What you will do: From the data below, repeat exactly the lines from the line with "brown dumbbell: [142,286,222,366]" to the line with "yellow dumbbell: [247,334,334,432]", both included.

Saved entries
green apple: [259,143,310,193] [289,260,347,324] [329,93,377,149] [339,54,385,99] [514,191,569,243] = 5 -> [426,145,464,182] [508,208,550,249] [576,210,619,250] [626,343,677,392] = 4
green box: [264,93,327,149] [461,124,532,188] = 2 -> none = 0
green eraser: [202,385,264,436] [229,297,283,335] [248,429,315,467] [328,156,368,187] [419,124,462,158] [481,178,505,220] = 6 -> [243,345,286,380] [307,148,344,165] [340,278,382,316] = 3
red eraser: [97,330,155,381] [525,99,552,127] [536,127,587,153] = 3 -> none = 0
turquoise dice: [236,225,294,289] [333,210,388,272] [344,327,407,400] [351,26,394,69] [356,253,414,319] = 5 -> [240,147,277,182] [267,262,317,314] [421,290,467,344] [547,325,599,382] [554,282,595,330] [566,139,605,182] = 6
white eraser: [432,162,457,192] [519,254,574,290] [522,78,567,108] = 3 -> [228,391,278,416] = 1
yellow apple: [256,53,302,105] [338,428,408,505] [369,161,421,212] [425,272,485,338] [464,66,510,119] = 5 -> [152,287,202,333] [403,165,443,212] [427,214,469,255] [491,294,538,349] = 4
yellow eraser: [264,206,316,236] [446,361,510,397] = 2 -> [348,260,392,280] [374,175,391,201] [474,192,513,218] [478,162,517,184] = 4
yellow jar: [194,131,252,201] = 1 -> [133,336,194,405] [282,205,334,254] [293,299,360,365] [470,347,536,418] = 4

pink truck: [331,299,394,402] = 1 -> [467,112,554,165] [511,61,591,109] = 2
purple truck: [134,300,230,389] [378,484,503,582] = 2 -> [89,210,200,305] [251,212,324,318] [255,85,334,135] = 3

--

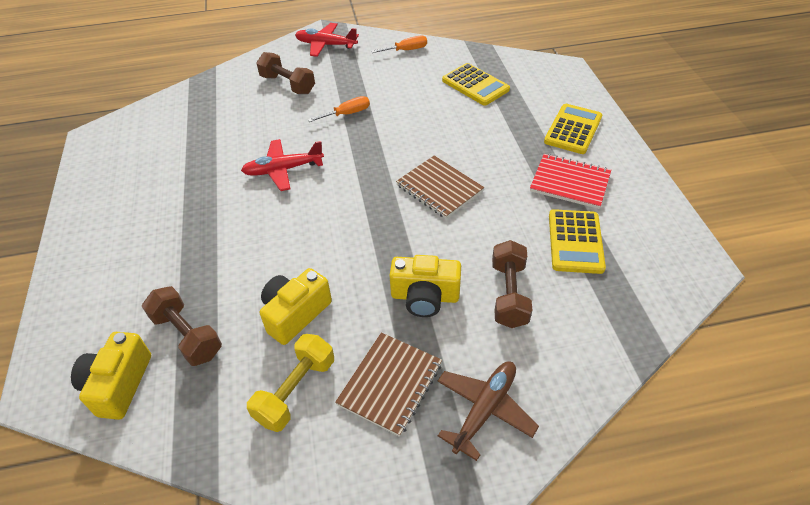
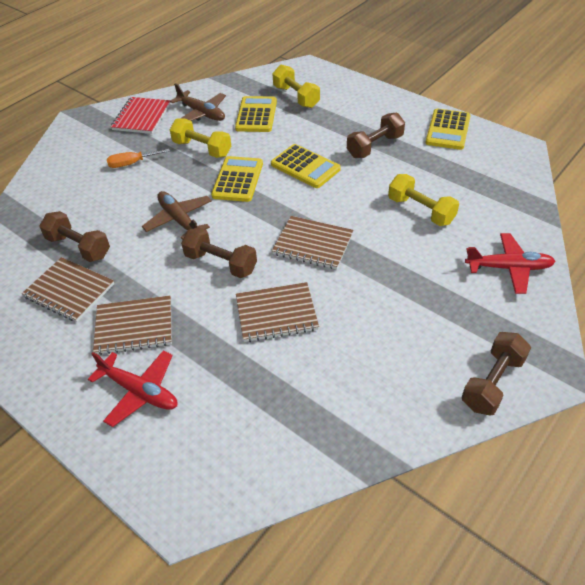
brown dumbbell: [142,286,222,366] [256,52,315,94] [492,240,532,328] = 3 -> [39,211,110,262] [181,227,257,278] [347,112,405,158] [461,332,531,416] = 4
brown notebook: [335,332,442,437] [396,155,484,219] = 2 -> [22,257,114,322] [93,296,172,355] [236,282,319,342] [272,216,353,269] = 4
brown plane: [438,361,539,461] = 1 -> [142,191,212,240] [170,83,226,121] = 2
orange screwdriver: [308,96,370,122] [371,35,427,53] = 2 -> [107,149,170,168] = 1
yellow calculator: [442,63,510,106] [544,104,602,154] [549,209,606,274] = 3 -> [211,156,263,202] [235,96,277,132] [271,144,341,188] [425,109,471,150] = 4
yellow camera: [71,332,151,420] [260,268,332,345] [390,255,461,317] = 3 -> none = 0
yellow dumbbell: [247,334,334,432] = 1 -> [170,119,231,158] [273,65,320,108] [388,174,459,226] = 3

Task solution:
brown dumbbell: [142,286,222,366] [256,52,315,94] [492,240,532,328] = 3 -> [39,211,110,262] [181,227,257,278] [347,112,405,158] [461,332,531,416] = 4
brown notebook: [335,332,442,437] [396,155,484,219] = 2 -> [22,257,114,322] [93,296,172,355] [236,282,319,342] [272,216,353,269] = 4
brown plane: [438,361,539,461] = 1 -> [142,191,212,240] [170,83,226,121] = 2
orange screwdriver: [308,96,370,122] [371,35,427,53] = 2 -> [107,149,170,168] = 1
yellow calculator: [442,63,510,106] [544,104,602,154] [549,209,606,274] = 3 -> [211,156,263,202] [235,96,277,132] [271,144,341,188] [425,109,471,150] = 4
yellow camera: [71,332,151,420] [260,268,332,345] [390,255,461,317] = 3 -> none = 0
yellow dumbbell: [247,334,334,432] = 1 -> [170,119,231,158] [273,65,320,108] [388,174,459,226] = 3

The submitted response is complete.